* PROBLEM TO SOLVE
Your answer must be the lines from the start of the records through the line with "(pomarańczowy) <280 311>", exactly as written, without the pictures.

* DATA RECORDS
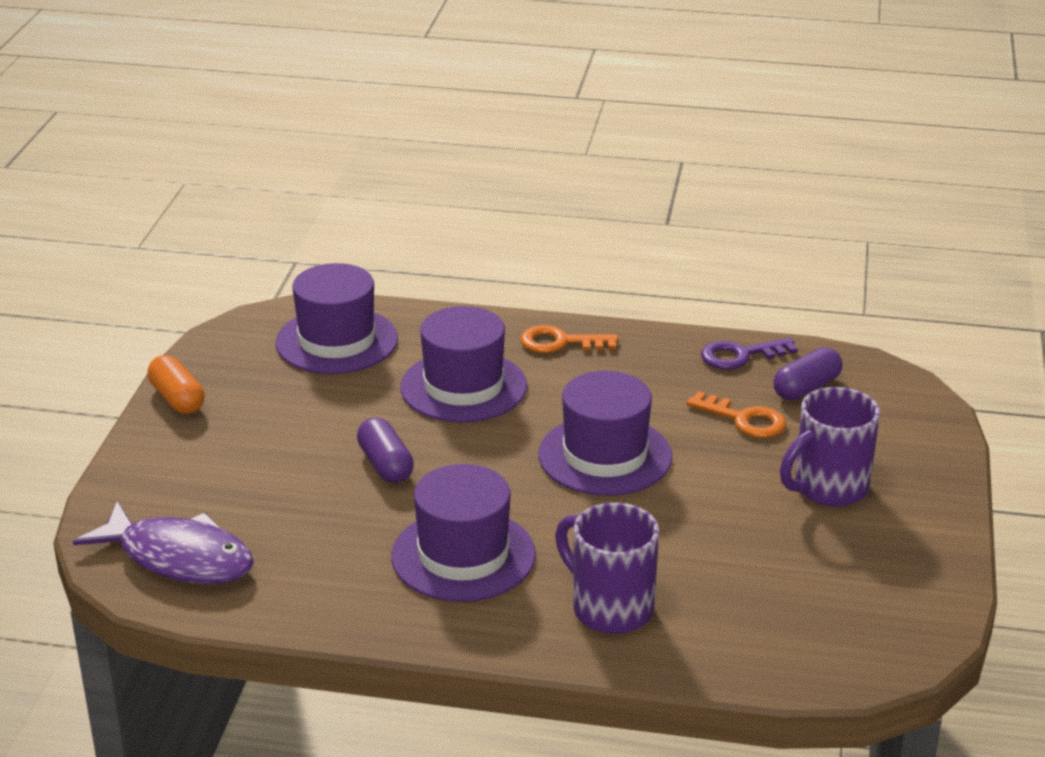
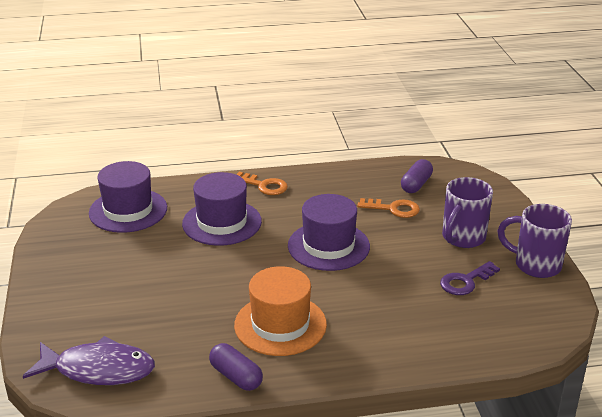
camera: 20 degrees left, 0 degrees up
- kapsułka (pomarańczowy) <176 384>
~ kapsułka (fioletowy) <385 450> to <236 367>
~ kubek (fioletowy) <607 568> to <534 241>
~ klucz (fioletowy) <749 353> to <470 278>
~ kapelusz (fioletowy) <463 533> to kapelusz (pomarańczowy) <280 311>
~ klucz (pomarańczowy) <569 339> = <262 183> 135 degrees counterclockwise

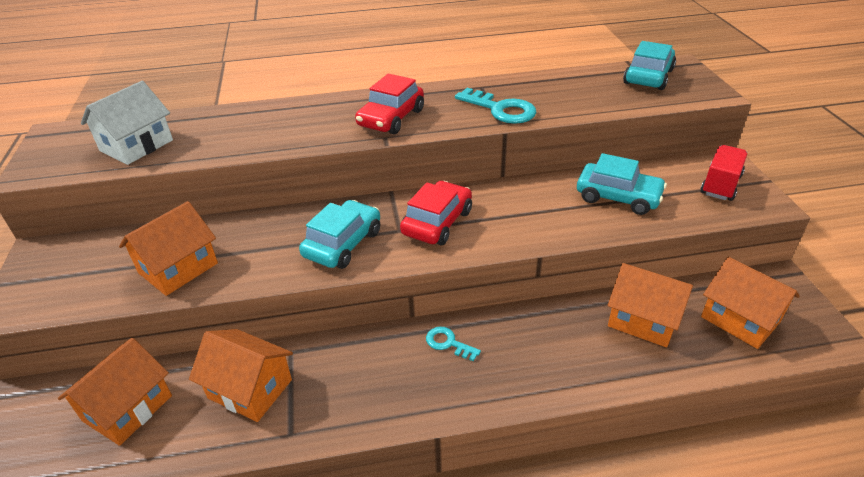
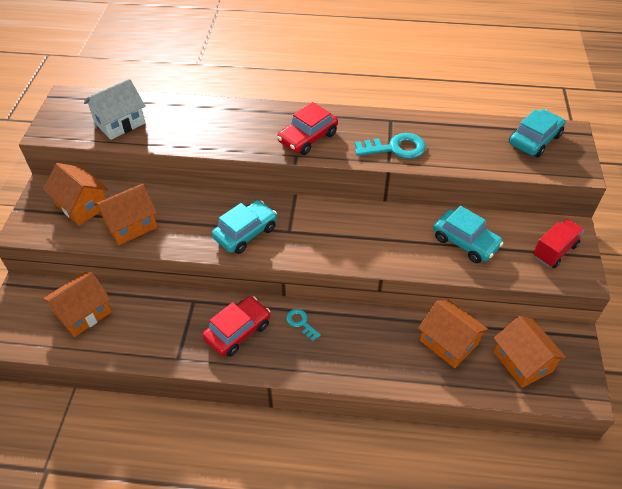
camera: 15 degrees right, 10 degrees up
~ domek (pomarańczowy) <241 375> to <75 194>
~ samochód (czerwony) <436 213> to <236 326>
~ klucz (turkusowy) <496 106> = <390 146> 60 degrees counterclockwise

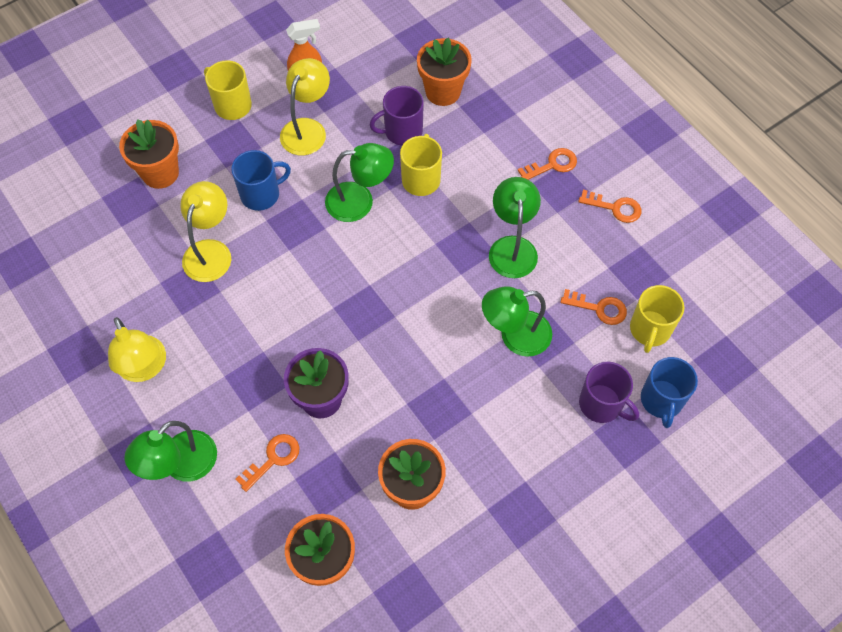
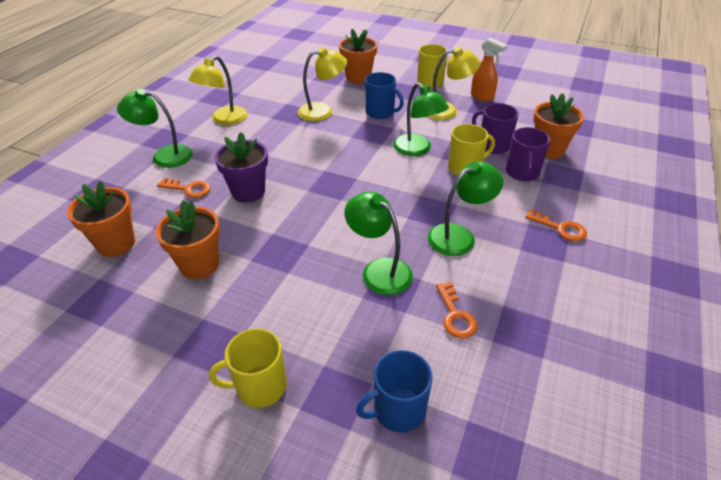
camera: 60 degrees right, 20 degrees down
- klucz (pomarańczowy) <609 206>
~ kubek (fioletowy) <609 392> to <528 154>
~ kubek (żółty) <657 319> to <248 368>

* FINISHED TASK
camera: 20 degrees left, 0 degrees up
- kapsułka (pomarańczowy) <176 384>
~ kapsułka (fioletowy) <385 450> to <236 367>
~ kubek (fioletowy) <607 568> to <534 241>
~ klucz (fioletowy) <749 353> to <470 278>
~ kapelusz (fioletowy) <463 533> to kapelusz (pomarańczowy) <280 311>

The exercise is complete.